Activity =>
If a line in the records contains the string "diode", show that line.

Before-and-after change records

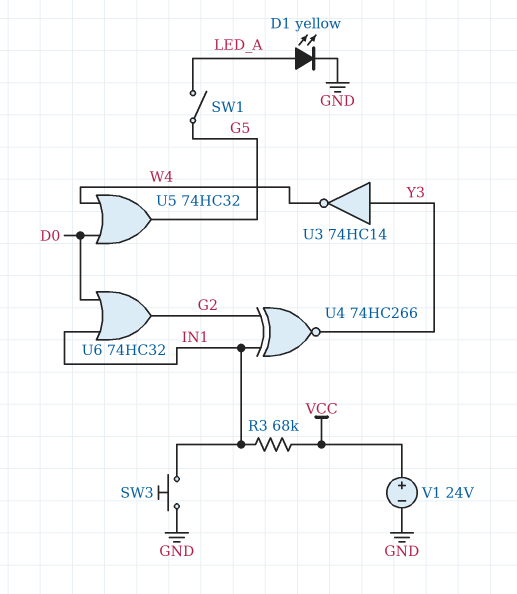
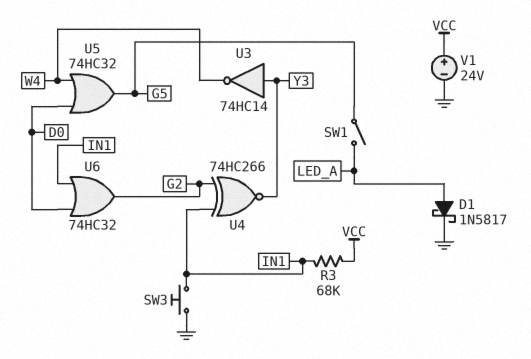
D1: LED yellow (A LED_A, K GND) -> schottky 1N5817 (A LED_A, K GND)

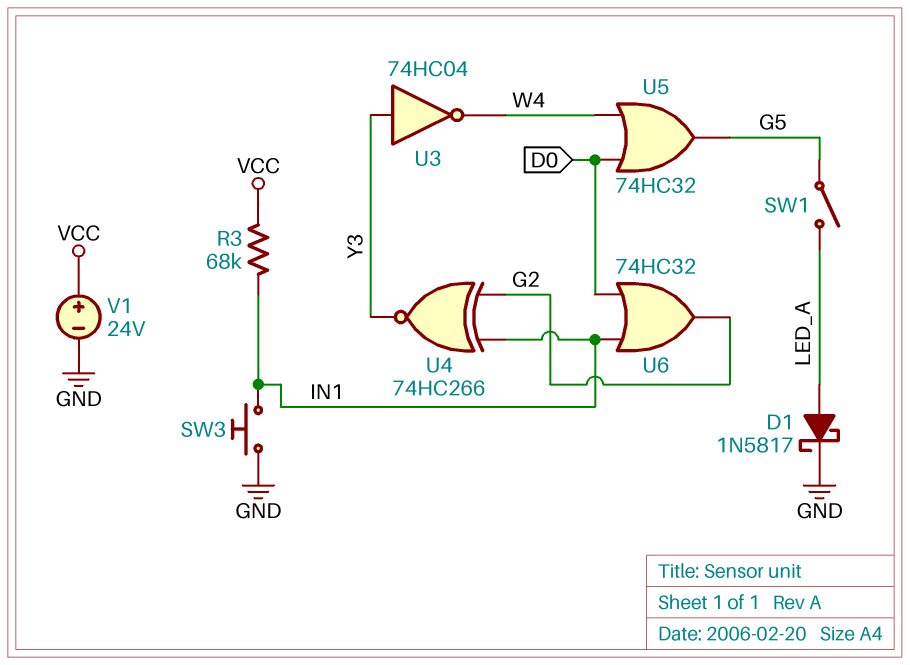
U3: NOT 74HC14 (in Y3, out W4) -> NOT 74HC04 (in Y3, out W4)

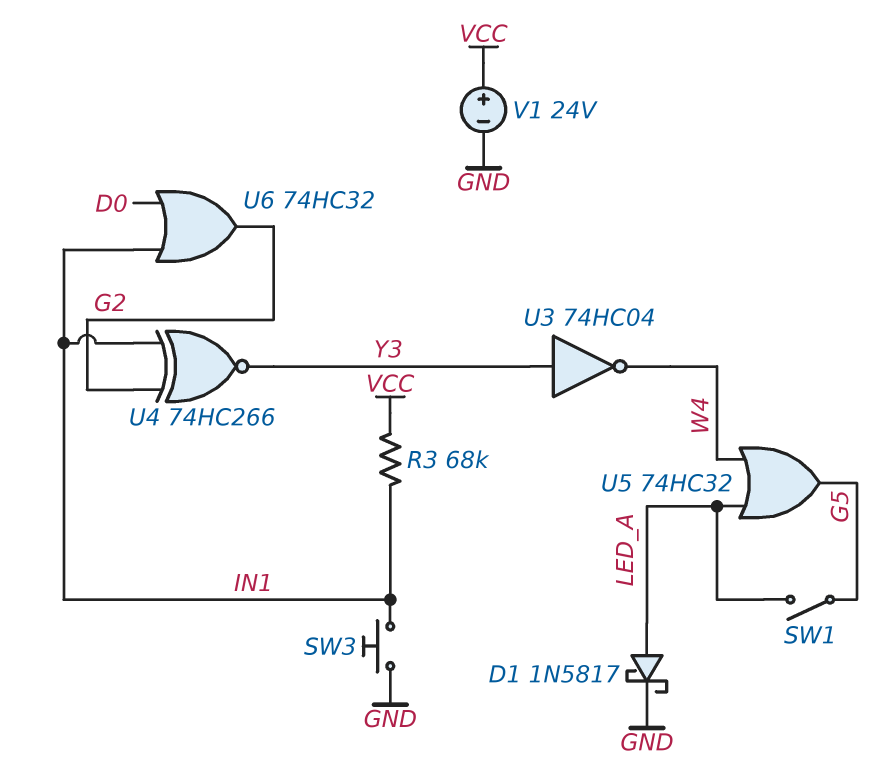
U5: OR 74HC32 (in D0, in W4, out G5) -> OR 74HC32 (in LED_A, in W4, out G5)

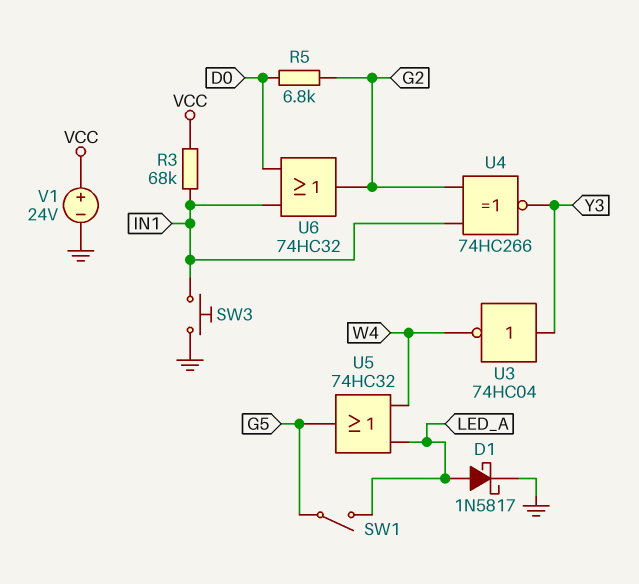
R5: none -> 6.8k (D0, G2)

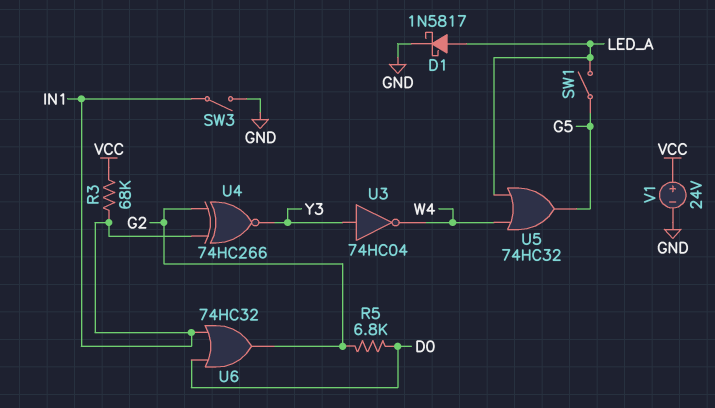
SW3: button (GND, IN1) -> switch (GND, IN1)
==
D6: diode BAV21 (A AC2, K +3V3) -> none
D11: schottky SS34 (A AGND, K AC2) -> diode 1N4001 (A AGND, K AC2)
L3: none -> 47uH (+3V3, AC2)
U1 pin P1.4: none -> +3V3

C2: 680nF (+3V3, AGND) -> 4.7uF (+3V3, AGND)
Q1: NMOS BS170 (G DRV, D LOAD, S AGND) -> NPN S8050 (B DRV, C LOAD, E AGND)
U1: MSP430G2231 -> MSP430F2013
...
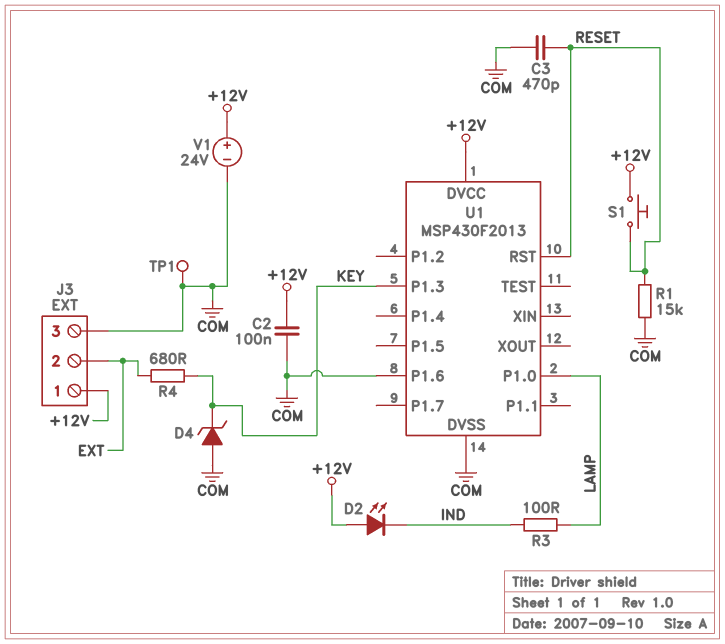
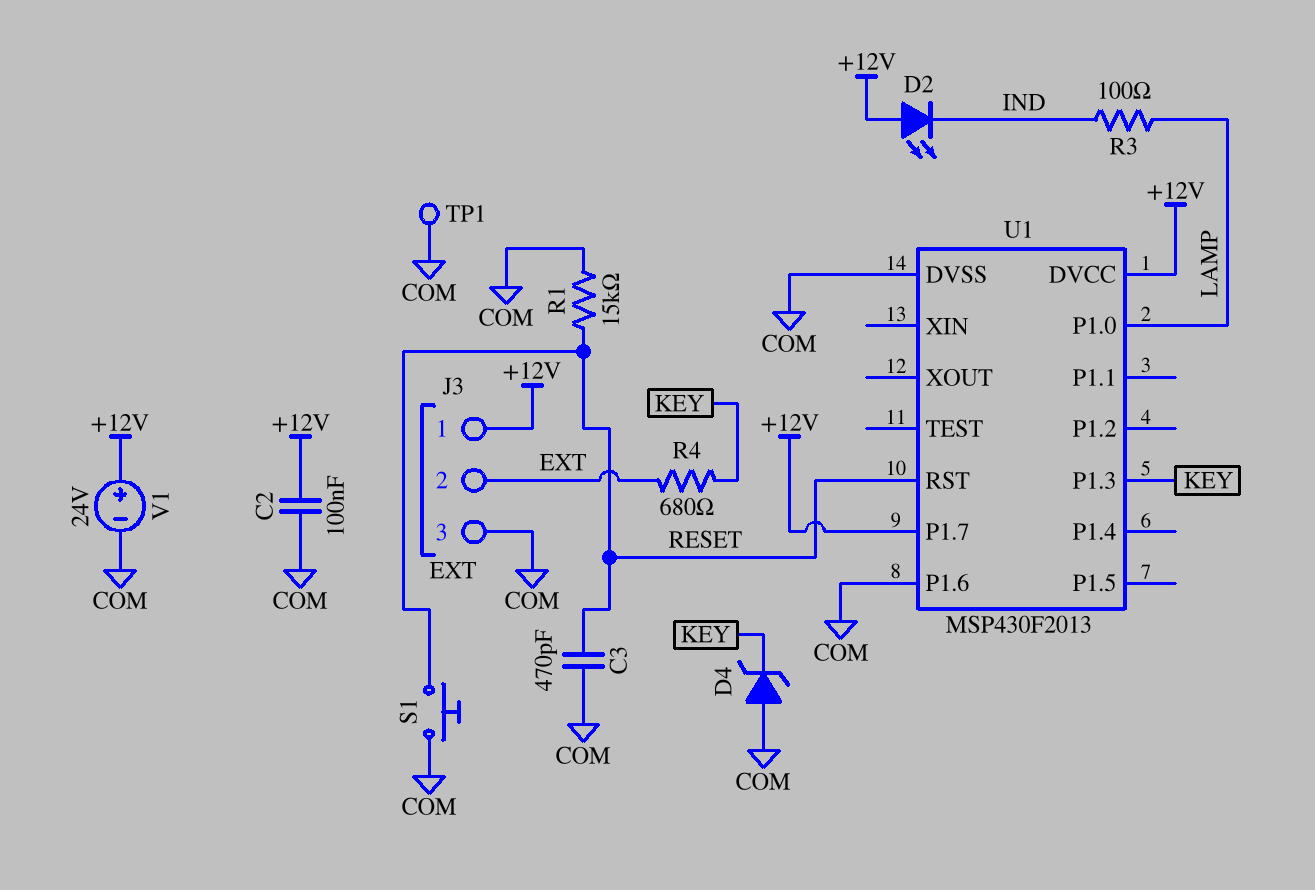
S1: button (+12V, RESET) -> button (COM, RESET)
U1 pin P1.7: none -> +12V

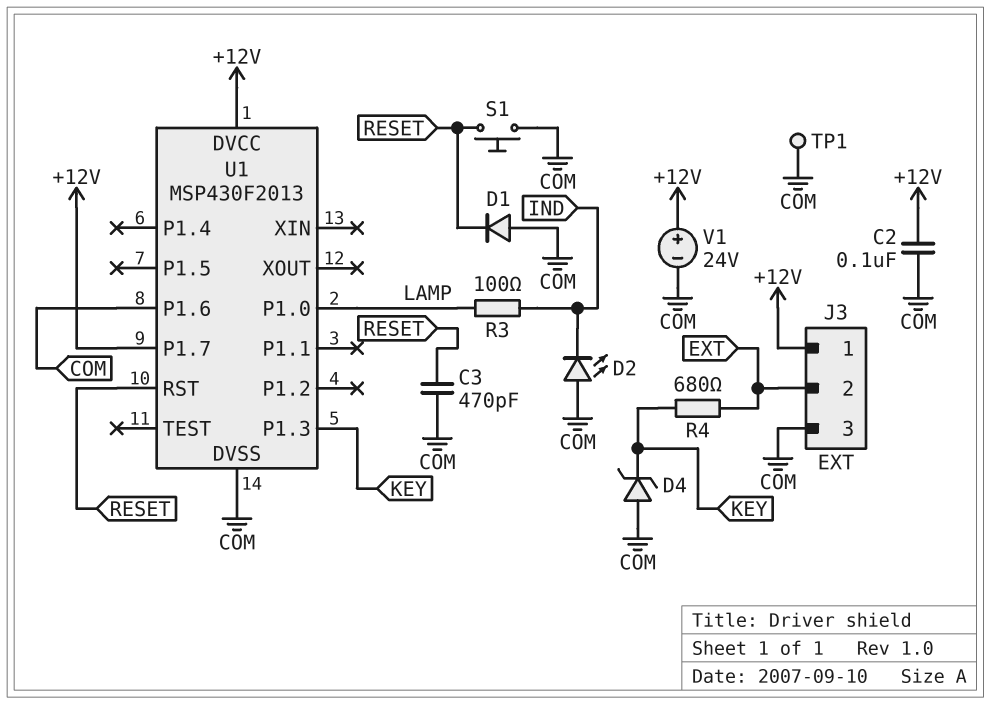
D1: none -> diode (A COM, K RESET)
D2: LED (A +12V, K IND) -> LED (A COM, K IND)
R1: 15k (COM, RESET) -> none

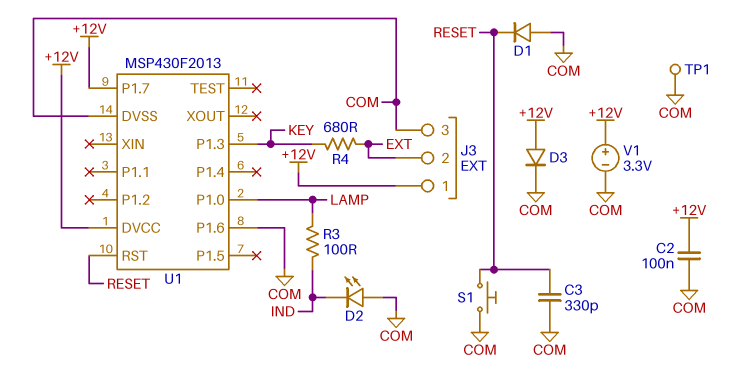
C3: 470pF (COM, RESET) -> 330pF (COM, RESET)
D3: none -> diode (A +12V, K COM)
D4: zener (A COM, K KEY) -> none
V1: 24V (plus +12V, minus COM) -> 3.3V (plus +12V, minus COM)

Result =>
D6: diode BAV21 (A AC2, K +3V3) -> none
D11: schottky SS34 (A AGND, K AC2) -> diode 1N4001 (A AGND, K AC2)
D1: none -> diode (A COM, K RESET)
D3: none -> diode (A +12V, K COM)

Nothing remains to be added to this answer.